**TASK INSTRUCTIONS**
Search the records for the word "MOSI" and copy each line in which it appears.

**Version comparison data**
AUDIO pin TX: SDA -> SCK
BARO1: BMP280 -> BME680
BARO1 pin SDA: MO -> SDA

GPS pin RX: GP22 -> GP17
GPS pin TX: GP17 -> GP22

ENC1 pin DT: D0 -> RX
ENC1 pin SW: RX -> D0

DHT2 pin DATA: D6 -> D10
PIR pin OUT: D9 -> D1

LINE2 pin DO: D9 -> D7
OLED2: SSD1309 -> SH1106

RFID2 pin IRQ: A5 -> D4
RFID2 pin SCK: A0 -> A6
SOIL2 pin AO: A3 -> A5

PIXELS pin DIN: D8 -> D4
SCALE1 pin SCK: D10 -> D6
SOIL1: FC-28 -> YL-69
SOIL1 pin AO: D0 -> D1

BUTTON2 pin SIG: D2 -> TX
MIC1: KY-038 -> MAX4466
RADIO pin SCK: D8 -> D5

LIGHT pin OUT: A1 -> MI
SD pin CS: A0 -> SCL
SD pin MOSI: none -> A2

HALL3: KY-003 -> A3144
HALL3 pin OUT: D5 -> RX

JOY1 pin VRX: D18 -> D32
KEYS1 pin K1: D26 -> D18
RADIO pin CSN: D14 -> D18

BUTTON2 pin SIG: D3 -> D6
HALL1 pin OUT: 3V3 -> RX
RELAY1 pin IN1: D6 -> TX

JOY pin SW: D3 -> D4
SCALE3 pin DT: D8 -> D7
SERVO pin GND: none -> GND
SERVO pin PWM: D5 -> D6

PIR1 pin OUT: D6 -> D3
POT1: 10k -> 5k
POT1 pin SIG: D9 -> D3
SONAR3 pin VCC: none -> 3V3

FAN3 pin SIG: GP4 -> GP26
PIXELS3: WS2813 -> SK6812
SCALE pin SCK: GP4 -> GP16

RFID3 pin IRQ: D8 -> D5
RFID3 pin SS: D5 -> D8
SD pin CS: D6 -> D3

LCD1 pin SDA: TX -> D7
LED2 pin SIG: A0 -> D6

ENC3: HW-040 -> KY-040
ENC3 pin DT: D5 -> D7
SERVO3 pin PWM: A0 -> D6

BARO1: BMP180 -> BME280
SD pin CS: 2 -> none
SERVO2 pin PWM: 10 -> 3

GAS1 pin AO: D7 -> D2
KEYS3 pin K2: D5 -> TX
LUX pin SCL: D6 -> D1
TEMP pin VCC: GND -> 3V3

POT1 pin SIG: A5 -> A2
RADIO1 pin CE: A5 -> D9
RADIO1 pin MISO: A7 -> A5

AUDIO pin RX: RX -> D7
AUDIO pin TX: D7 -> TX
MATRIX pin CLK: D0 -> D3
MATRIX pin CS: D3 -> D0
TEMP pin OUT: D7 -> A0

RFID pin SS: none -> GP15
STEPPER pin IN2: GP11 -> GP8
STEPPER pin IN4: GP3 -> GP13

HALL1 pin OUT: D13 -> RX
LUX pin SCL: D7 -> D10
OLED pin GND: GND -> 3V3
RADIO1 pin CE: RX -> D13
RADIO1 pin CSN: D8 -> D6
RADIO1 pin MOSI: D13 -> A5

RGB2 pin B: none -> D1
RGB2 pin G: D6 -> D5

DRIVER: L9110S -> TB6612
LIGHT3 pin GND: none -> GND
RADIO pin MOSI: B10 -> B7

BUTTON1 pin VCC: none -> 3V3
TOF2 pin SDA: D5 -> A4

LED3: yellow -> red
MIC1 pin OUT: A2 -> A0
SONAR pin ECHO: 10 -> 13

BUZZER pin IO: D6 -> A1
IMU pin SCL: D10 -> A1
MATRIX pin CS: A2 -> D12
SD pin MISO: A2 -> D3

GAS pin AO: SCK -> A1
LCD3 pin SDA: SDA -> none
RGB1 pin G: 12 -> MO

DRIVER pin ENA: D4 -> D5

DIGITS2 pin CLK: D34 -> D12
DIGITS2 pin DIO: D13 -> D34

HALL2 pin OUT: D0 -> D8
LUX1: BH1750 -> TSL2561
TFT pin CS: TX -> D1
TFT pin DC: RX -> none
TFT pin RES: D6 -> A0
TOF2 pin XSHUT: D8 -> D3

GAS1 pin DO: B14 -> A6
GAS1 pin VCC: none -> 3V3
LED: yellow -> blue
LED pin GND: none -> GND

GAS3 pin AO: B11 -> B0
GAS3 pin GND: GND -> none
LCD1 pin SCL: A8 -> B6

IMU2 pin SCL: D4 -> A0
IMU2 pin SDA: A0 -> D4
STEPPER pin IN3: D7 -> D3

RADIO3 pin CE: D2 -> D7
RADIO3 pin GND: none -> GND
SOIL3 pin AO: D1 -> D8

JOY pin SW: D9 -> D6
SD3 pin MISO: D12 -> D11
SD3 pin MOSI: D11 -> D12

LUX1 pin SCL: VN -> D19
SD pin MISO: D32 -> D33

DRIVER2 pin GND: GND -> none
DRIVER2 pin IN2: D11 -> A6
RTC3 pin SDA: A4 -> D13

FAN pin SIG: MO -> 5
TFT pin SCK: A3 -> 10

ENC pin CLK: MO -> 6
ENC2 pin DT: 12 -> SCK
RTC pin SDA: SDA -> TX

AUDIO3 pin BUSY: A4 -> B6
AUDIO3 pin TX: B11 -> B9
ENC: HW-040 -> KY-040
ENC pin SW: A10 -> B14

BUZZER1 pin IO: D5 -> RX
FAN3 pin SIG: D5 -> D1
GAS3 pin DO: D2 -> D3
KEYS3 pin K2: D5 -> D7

**RESPONSE BELOW**
SD pin MOSI: none -> A2
RADIO1 pin MOSI: D13 -> A5
RADIO pin MOSI: B10 -> B7
SD3 pin MOSI: D11 -> D12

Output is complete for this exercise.